* **Entries shown**:
>>>

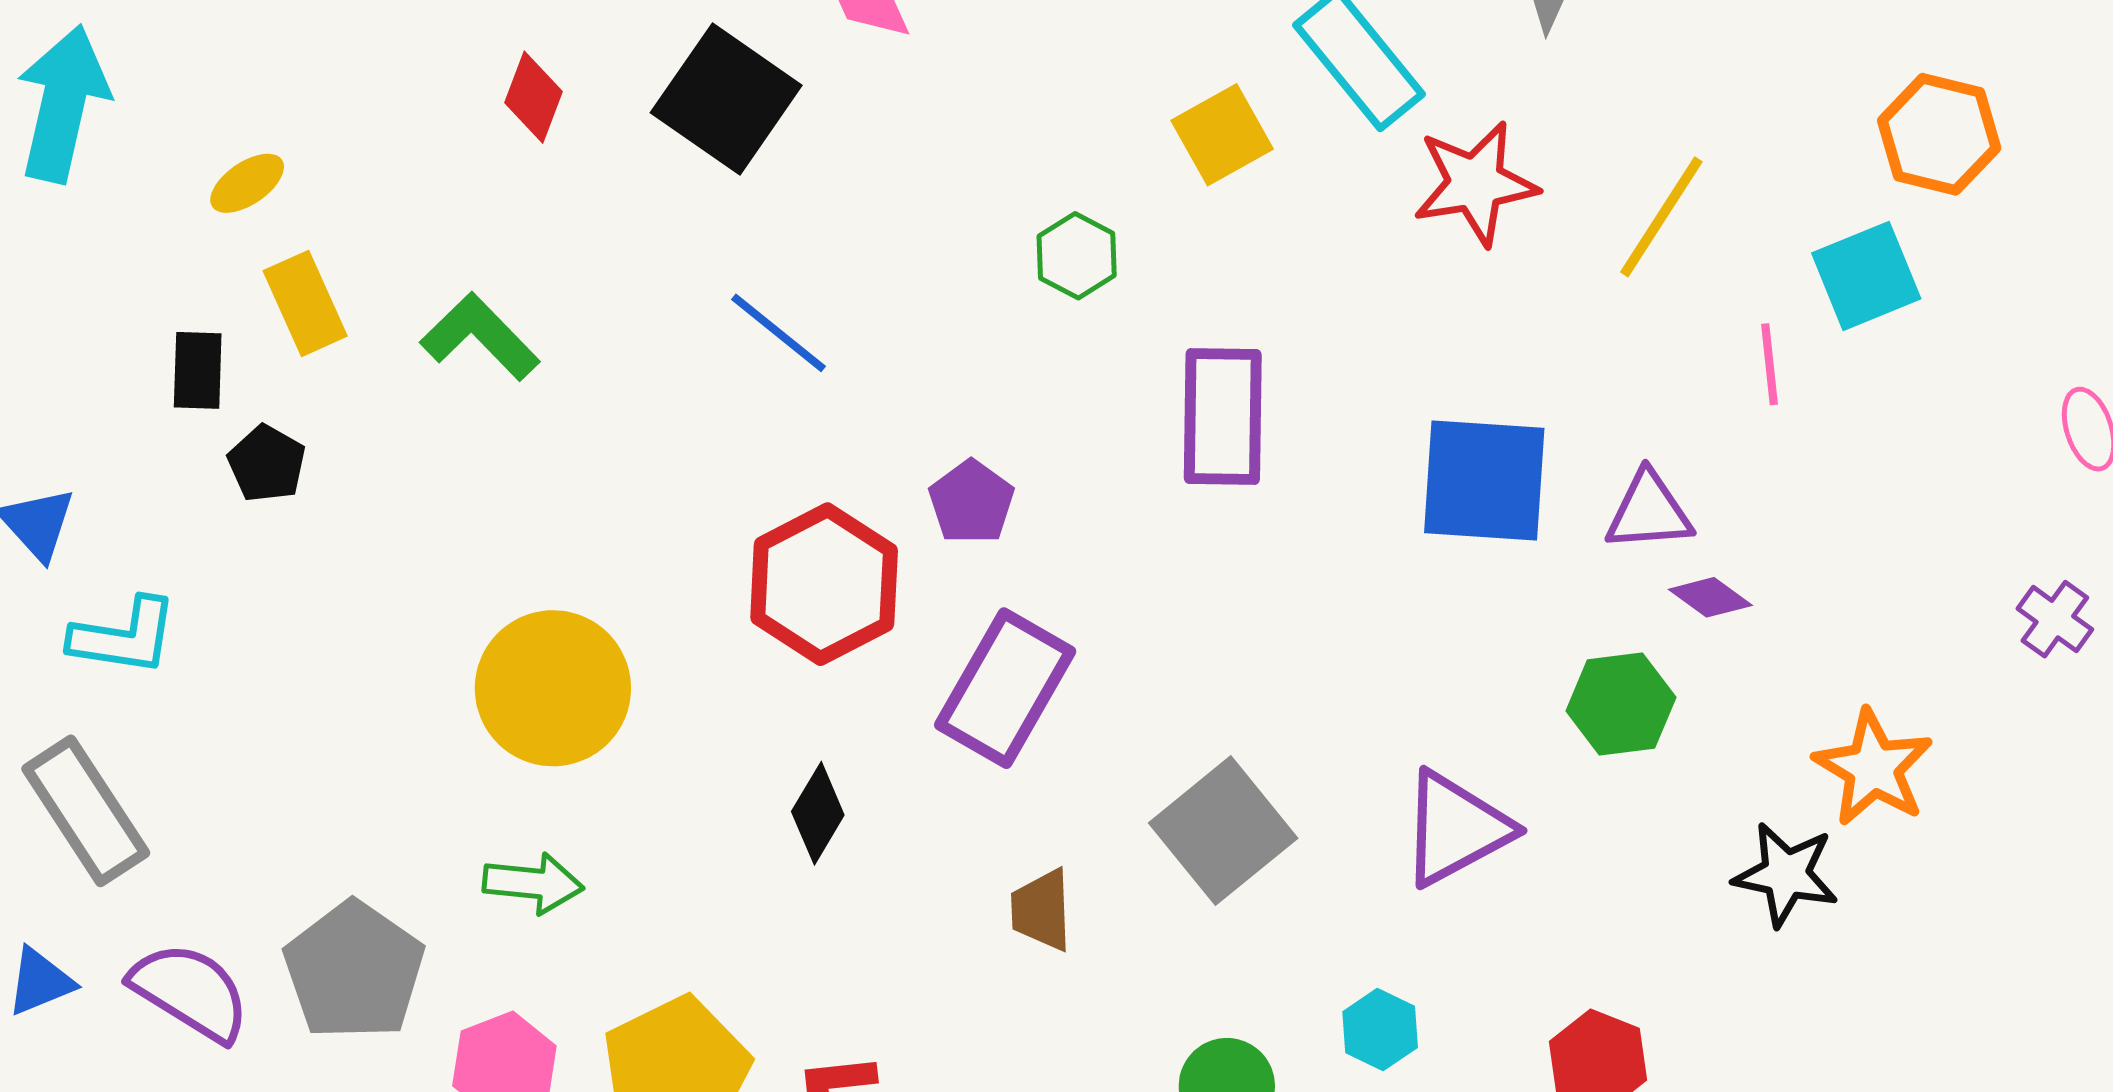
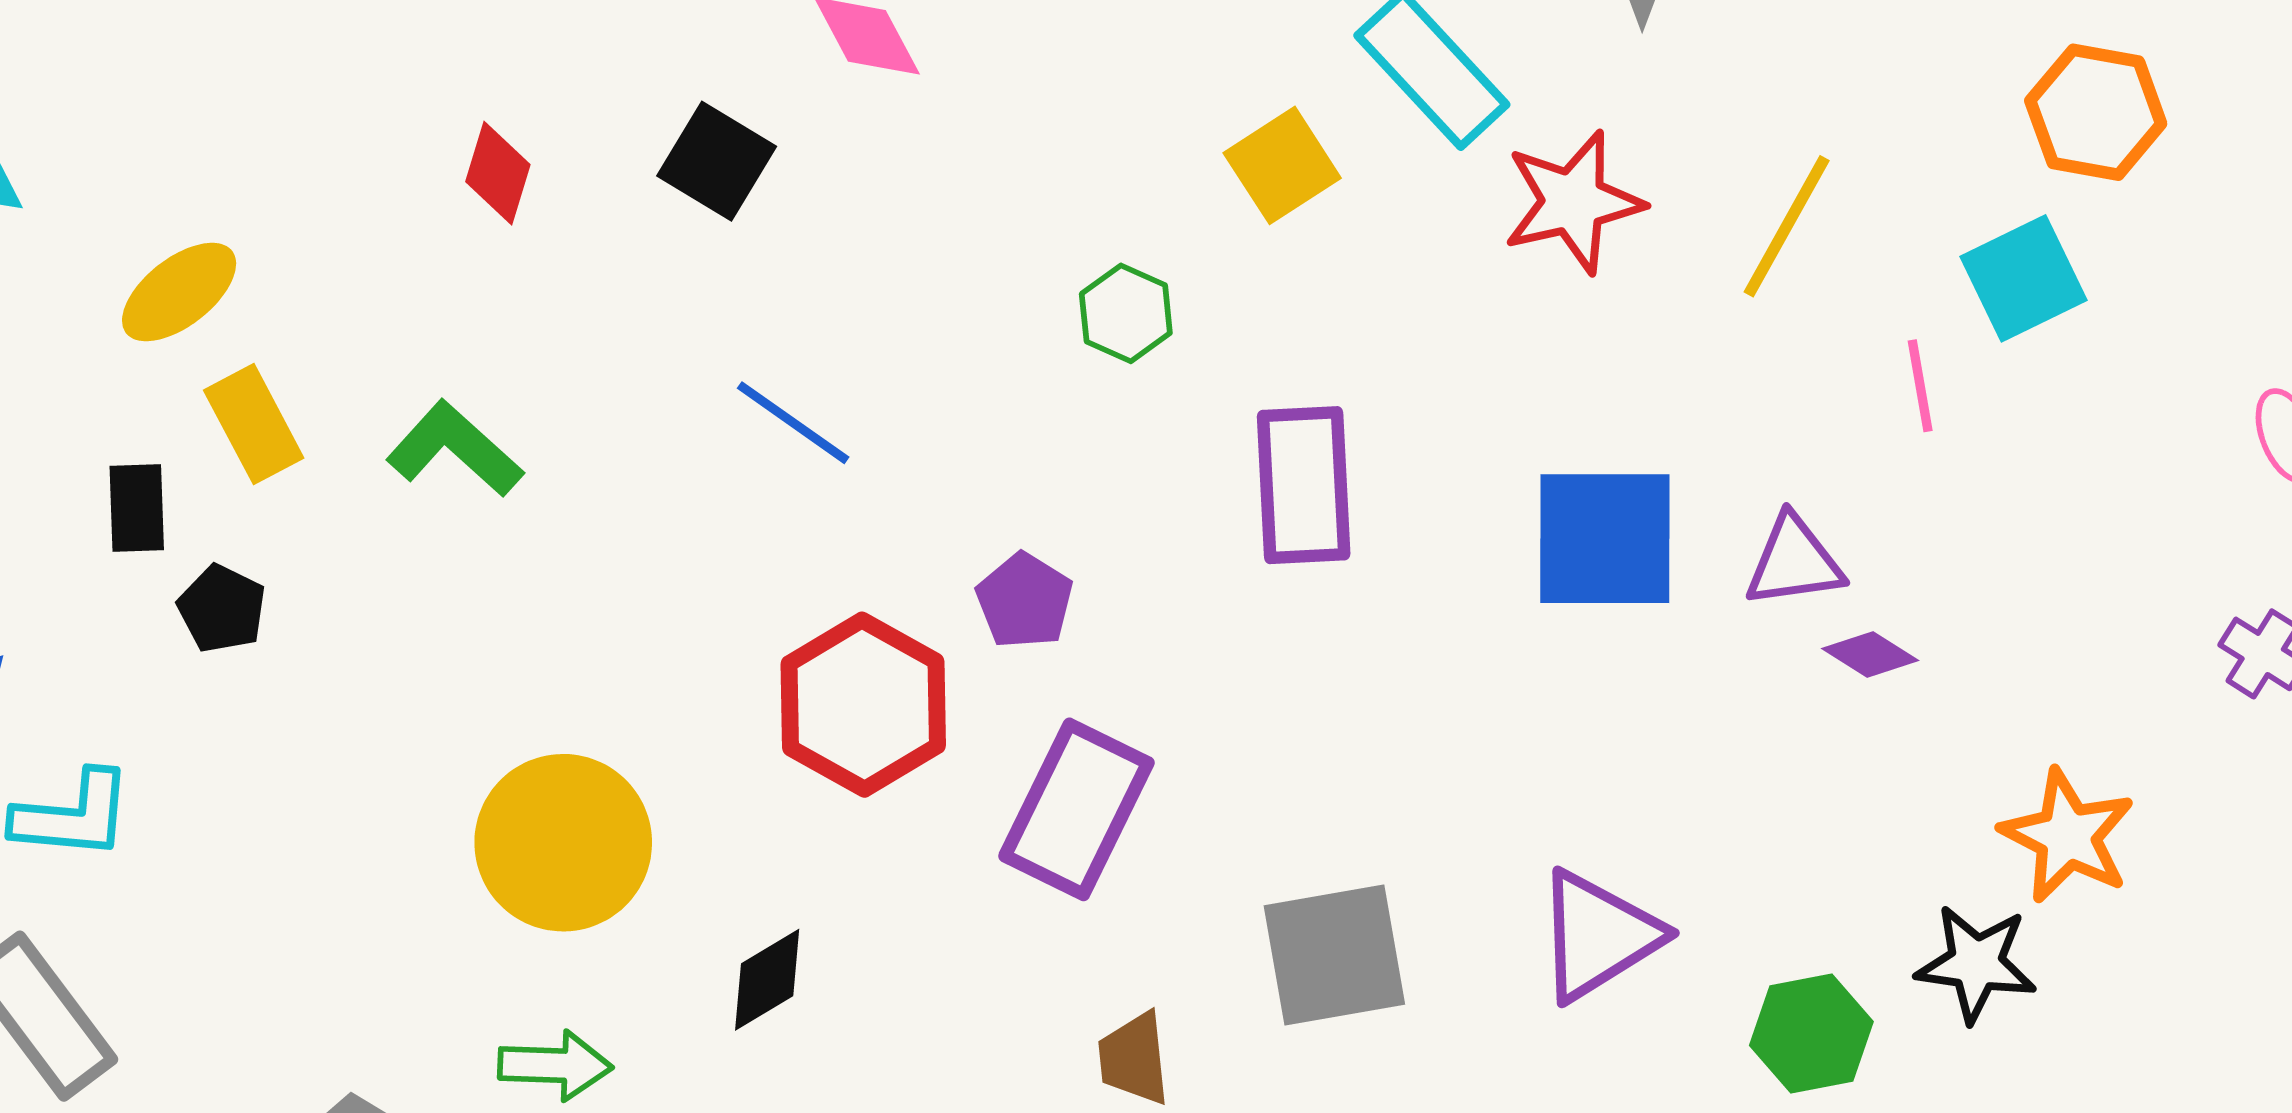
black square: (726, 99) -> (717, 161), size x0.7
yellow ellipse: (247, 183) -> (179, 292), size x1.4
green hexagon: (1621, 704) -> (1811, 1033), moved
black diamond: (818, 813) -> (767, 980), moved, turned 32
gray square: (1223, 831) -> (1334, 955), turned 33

<<<
>>>

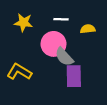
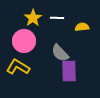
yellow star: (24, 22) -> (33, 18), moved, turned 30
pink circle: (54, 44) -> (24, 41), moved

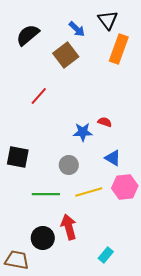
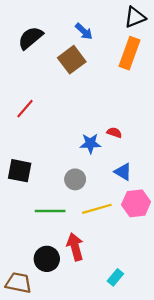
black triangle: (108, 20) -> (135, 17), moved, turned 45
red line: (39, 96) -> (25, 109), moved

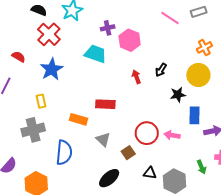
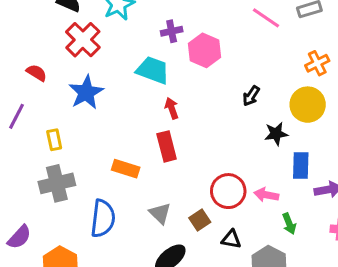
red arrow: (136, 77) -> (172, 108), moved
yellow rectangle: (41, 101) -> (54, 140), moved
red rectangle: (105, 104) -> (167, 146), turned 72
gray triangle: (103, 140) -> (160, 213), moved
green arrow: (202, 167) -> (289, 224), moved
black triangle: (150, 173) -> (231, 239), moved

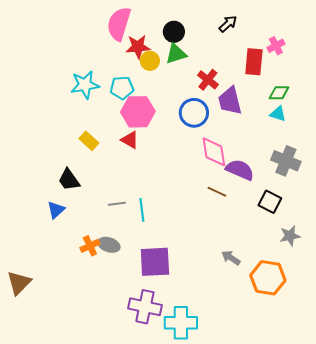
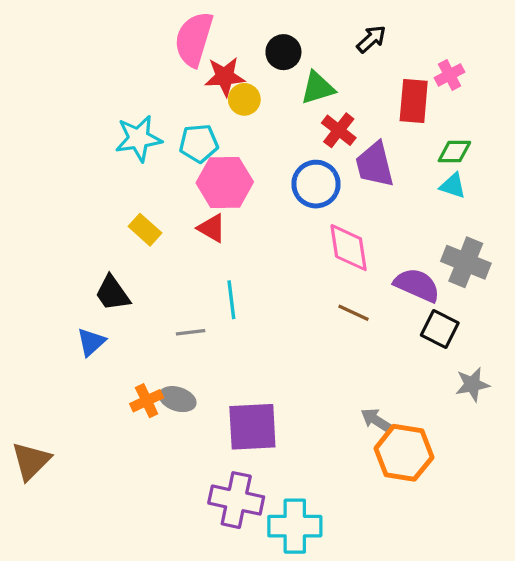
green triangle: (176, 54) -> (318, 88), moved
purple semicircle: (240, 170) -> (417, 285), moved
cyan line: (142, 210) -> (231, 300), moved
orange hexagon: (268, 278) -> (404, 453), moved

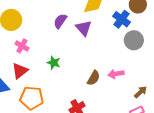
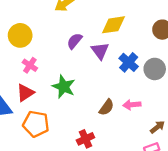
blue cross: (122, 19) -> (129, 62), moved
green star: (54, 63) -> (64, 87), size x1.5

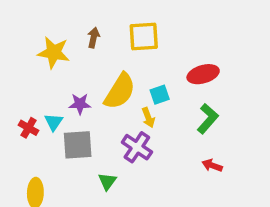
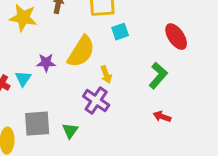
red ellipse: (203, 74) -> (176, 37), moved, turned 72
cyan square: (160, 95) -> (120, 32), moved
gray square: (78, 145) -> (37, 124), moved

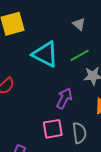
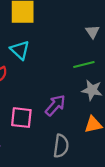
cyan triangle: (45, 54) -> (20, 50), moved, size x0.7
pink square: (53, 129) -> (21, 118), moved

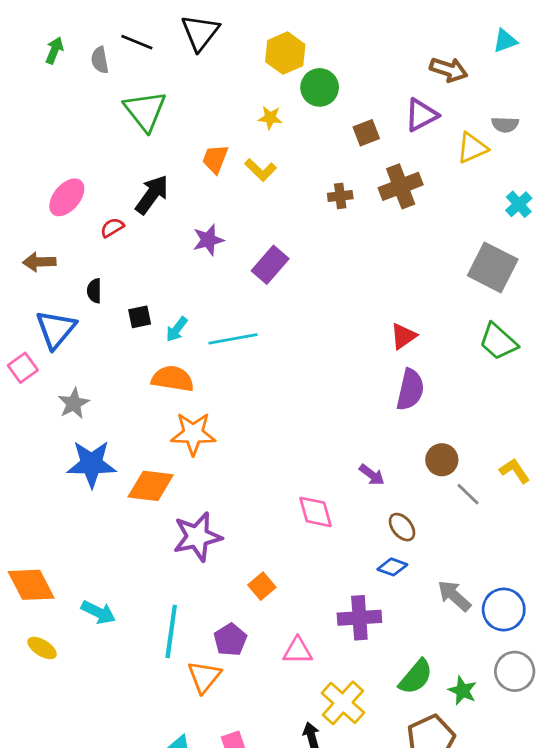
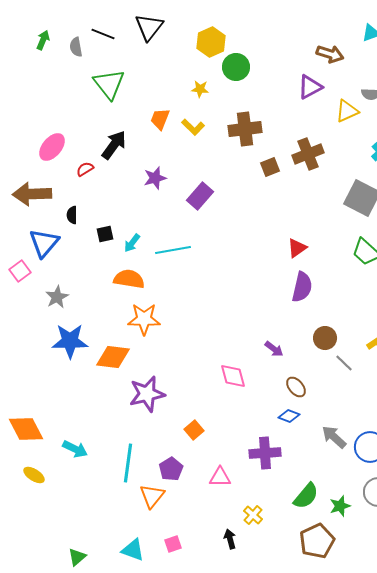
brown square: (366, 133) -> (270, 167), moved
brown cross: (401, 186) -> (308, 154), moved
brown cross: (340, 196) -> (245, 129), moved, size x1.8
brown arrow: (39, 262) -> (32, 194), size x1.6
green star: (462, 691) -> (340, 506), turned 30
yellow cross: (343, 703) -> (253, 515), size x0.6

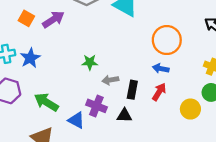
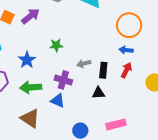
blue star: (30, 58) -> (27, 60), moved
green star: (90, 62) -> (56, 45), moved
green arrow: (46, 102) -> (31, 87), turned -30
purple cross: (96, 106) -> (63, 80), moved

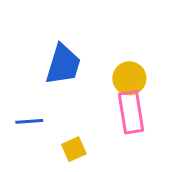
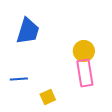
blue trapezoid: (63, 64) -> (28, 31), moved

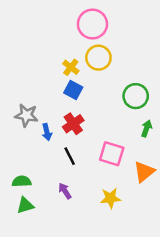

<<<

* **Requirement**: From the records above, transcribe without alteration every line from the one with "black square: (726, 99)" to the one with "gray square: (1223, 831)", inclusive.

* **Solution**:
black square: (726, 99) -> (717, 161), size x0.7
yellow ellipse: (247, 183) -> (179, 292), size x1.4
green hexagon: (1621, 704) -> (1811, 1033), moved
black diamond: (818, 813) -> (767, 980), moved, turned 32
gray square: (1223, 831) -> (1334, 955), turned 33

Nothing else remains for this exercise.